Required work: Some of the lines below need repeating. Reproduce exactly those between the lines holding "camera: 135 degrees left, 5 degrees up" and "(782, 475) = (693, 454): brown", inclusive.

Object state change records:
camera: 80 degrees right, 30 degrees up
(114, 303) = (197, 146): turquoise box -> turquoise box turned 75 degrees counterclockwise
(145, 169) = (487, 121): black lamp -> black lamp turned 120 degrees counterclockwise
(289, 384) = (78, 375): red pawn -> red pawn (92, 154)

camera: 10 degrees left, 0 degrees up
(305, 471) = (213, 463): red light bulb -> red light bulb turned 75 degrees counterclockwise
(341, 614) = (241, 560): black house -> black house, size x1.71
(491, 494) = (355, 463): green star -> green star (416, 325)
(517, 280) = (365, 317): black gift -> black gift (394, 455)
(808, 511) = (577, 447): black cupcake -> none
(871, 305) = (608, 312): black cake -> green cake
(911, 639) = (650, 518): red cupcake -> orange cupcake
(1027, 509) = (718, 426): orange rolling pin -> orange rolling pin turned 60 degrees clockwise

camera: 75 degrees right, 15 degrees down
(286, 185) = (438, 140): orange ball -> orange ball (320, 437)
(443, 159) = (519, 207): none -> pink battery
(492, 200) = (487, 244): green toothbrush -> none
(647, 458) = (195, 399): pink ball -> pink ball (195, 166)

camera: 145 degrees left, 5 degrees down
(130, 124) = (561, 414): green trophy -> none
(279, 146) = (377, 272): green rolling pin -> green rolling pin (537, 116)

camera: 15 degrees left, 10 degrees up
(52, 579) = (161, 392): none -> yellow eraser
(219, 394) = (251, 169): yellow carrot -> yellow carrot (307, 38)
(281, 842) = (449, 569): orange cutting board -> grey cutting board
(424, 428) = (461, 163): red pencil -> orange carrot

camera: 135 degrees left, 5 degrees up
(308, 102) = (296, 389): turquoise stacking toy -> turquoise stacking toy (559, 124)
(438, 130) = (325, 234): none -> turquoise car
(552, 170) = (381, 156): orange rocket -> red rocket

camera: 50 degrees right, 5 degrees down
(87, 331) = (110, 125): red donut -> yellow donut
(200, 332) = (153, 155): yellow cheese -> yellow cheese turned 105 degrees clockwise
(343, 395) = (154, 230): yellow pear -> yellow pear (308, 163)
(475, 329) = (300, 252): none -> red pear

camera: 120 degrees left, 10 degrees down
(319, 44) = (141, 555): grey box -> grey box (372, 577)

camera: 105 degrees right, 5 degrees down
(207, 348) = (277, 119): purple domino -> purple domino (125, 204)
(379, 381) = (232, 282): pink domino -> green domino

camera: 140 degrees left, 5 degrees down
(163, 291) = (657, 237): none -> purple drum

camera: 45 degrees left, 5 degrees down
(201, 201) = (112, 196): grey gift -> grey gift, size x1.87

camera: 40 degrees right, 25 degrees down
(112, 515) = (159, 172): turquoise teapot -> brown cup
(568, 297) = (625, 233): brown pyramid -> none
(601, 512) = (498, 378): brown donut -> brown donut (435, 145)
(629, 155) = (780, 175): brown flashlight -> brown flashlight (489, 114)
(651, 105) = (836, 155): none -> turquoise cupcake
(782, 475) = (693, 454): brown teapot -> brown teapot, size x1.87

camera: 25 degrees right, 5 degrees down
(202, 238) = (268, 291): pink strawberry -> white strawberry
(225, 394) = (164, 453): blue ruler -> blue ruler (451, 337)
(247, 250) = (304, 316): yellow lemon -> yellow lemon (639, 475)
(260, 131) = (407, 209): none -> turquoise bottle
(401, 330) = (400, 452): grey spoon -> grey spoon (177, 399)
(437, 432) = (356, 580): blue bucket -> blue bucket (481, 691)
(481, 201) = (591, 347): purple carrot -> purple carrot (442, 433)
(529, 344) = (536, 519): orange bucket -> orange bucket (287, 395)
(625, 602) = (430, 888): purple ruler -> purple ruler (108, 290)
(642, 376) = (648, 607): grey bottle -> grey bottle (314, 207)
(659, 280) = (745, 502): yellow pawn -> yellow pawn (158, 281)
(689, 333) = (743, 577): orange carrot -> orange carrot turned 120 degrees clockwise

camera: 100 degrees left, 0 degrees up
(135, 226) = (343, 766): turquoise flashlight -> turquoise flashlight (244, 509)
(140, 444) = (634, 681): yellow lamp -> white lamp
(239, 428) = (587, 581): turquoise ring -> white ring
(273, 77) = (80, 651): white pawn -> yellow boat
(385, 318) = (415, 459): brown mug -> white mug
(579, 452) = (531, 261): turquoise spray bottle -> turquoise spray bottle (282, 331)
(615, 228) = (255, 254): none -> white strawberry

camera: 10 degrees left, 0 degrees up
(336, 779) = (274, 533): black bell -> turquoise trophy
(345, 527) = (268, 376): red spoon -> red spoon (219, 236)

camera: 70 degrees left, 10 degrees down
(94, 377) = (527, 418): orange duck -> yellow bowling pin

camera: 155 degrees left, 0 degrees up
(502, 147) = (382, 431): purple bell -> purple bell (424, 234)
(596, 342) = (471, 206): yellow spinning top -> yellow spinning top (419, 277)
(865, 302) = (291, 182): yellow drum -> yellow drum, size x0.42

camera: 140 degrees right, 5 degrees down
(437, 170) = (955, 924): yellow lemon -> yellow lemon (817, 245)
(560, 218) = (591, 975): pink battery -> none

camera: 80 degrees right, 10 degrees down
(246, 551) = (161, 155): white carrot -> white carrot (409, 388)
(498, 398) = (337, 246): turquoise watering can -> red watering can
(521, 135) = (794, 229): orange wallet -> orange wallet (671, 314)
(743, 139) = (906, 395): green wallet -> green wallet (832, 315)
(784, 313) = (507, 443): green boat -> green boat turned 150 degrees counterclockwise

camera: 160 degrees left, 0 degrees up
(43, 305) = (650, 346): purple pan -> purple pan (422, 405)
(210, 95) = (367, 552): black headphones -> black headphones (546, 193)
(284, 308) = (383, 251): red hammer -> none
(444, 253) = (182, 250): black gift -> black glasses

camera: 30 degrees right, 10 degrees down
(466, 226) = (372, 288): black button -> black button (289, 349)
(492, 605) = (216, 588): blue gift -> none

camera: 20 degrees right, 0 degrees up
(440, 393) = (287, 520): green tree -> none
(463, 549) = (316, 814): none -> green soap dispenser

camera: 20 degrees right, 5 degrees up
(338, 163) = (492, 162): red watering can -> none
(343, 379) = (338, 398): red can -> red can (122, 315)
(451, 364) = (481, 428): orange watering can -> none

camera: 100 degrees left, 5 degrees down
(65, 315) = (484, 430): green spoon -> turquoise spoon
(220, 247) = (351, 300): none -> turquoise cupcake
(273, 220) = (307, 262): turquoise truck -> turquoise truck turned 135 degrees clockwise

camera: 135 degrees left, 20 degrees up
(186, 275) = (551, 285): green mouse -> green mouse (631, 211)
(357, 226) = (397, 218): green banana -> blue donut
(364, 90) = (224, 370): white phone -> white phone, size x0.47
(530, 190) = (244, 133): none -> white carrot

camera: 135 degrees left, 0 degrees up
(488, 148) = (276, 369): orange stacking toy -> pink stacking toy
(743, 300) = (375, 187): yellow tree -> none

Answer for this exercise:
camera: 135 degrees left, 5 degrees up
(308, 102) = (296, 389): turquoise stacking toy -> turquoise stacking toy (559, 124)
(438, 130) = (325, 234): none -> turquoise car
(552, 170) = (381, 156): orange rocket -> red rocket

camera: 50 degrees right, 5 degrees down
(87, 331) = (110, 125): red donut -> yellow donut
(200, 332) = (153, 155): yellow cheese -> yellow cheese turned 105 degrees clockwise
(343, 395) = (154, 230): yellow pear -> yellow pear (308, 163)
(475, 329) = (300, 252): none -> red pear

camera: 120 degrees left, 10 degrees down
(319, 44) = (141, 555): grey box -> grey box (372, 577)

camera: 105 degrees right, 5 degrees down
(207, 348) = (277, 119): purple domino -> purple domino (125, 204)
(379, 381) = (232, 282): pink domino -> green domino

camera: 140 degrees left, 5 degrees down
(163, 291) = (657, 237): none -> purple drum

camera: 45 degrees left, 5 degrees down
(201, 201) = (112, 196): grey gift -> grey gift, size x1.87

camera: 40 degrees right, 25 degrees down
(112, 515) = (159, 172): turquoise teapot -> brown cup
(568, 297) = (625, 233): brown pyramid -> none
(601, 512) = (498, 378): brown donut -> brown donut (435, 145)
(629, 155) = (780, 175): brown flashlight -> brown flashlight (489, 114)
(651, 105) = (836, 155): none -> turquoise cupcake
(782, 475) = (693, 454): brown teapot -> brown teapot, size x1.87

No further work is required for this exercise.